Hunt through the entries for the word "SONAR" and copy each line in which it appears.

◆ **Data supplied**
========
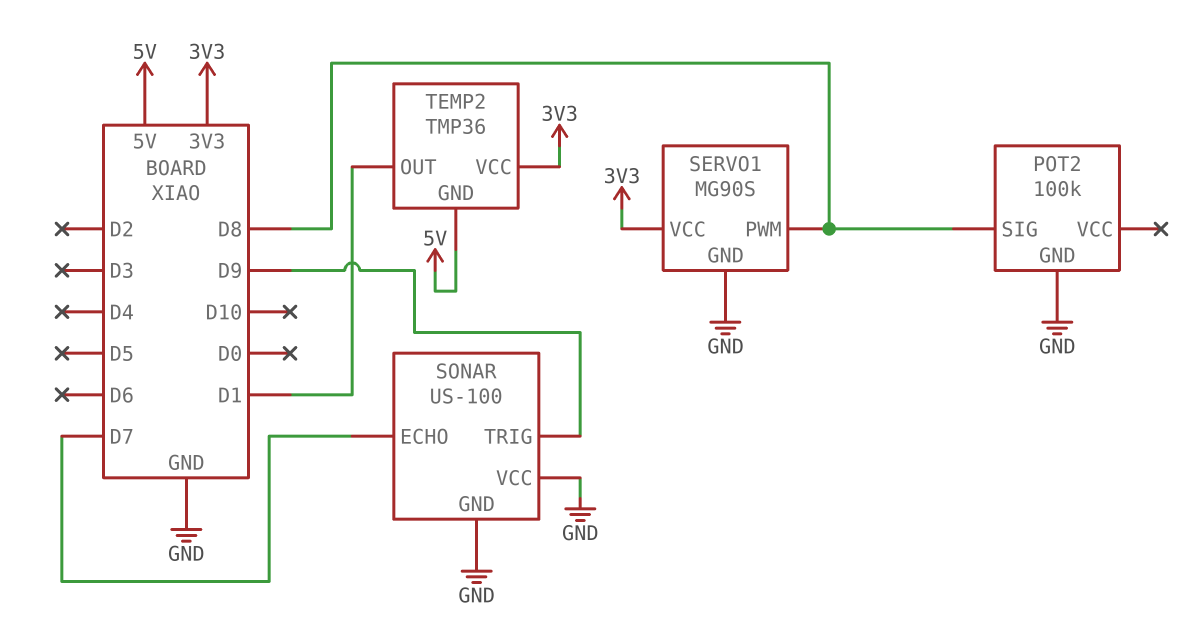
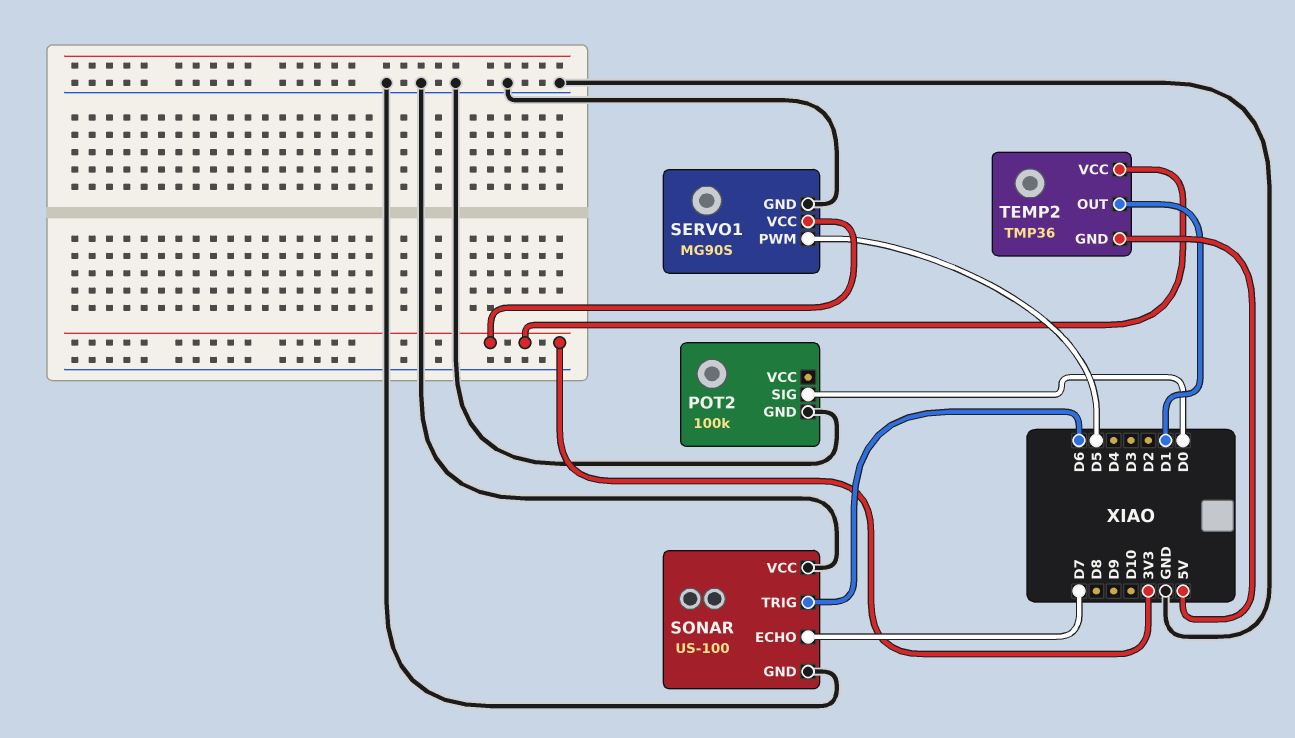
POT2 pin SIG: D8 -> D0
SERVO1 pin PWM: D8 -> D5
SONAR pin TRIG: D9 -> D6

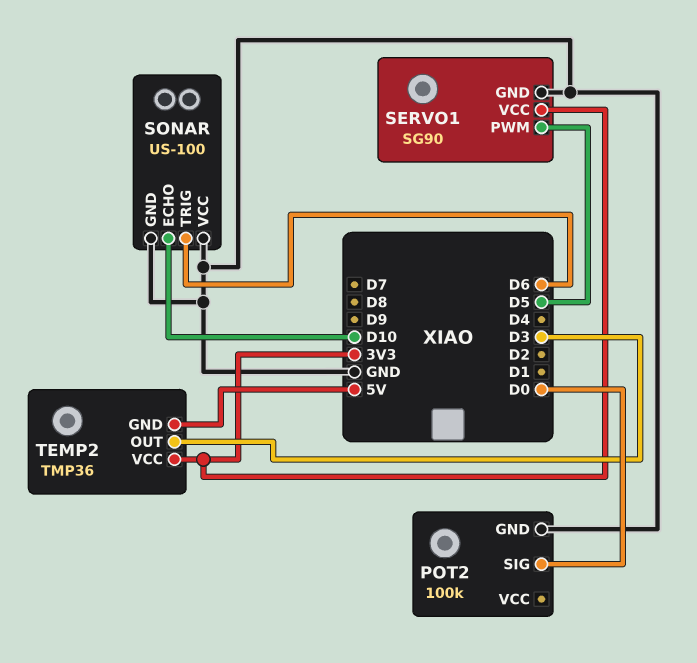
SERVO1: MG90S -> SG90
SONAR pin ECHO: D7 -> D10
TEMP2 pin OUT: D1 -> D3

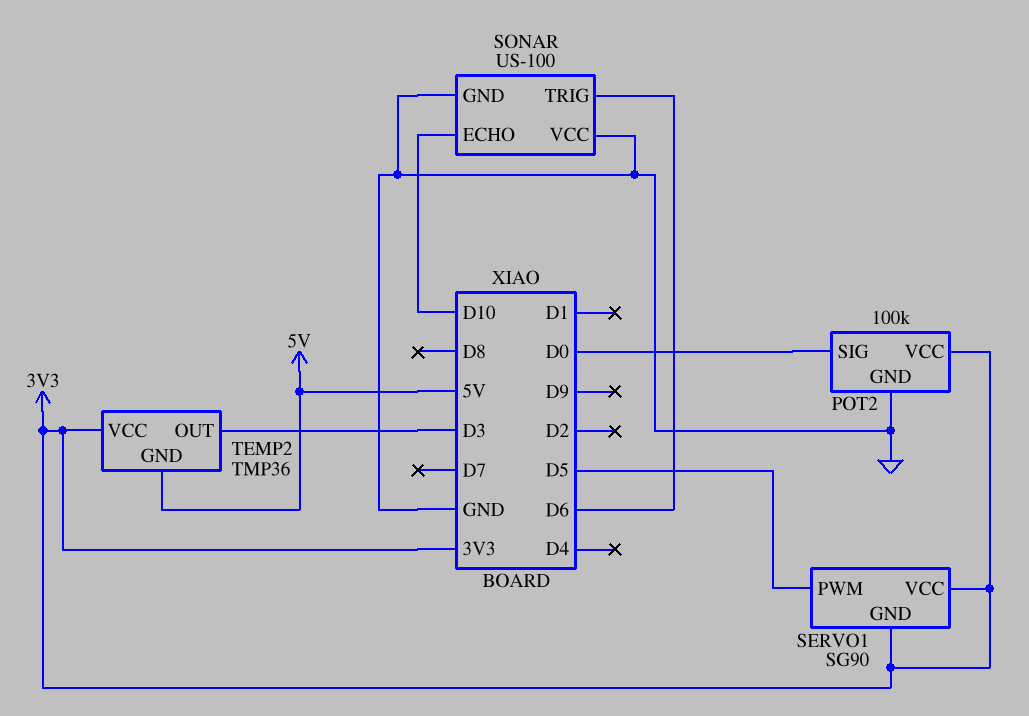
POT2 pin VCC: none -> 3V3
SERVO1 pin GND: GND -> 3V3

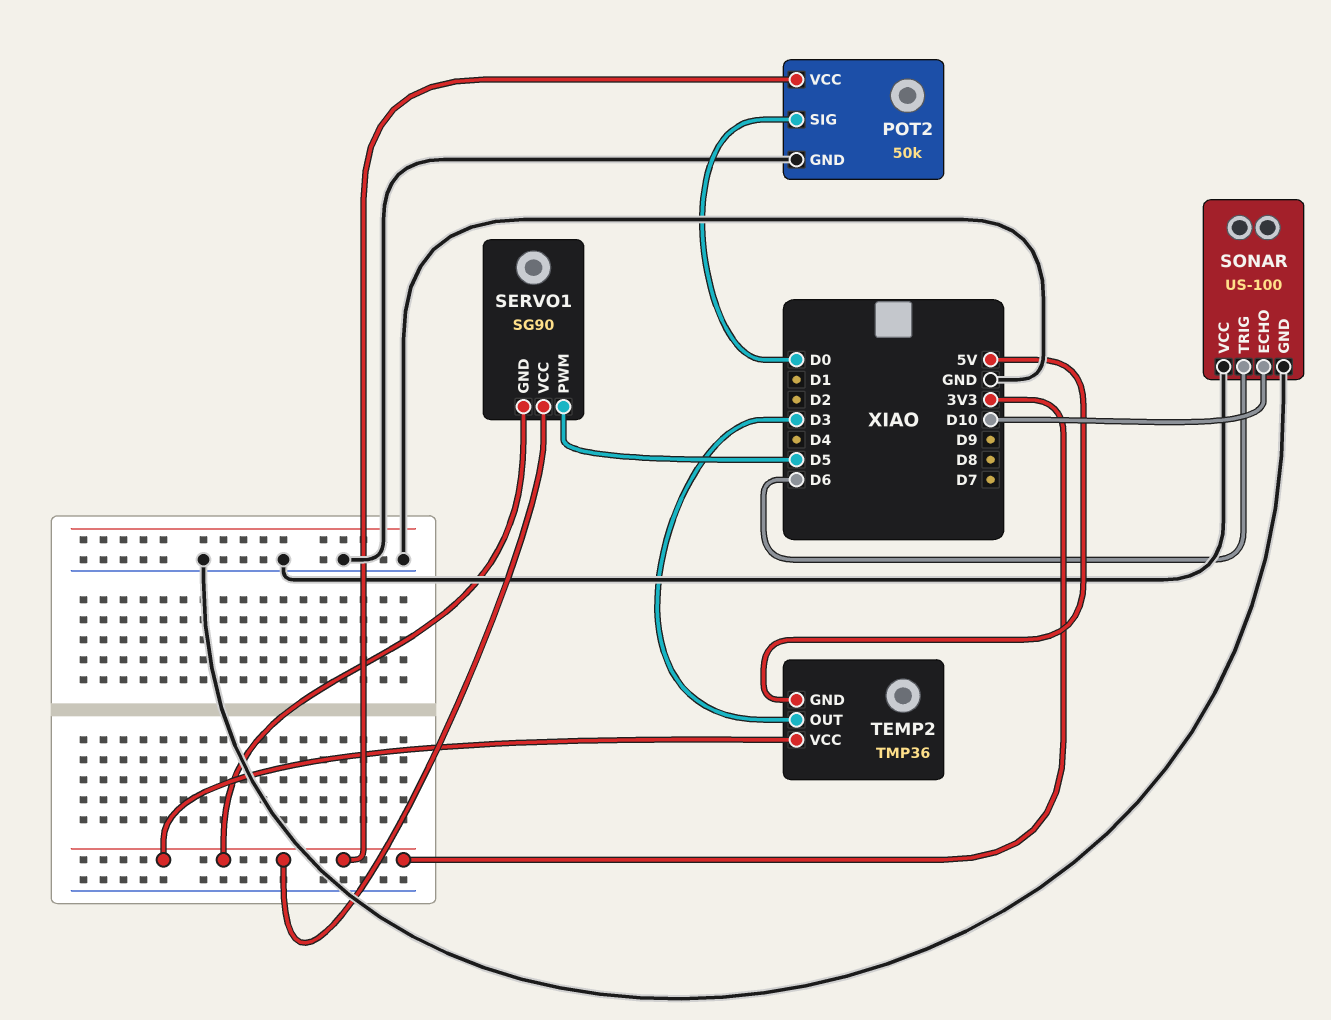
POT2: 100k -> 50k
========
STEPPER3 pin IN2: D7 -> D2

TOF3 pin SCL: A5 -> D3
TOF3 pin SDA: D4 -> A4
========
◆ **Response**
SONAR pin TRIG: D9 -> D6
SONAR pin ECHO: D7 -> D10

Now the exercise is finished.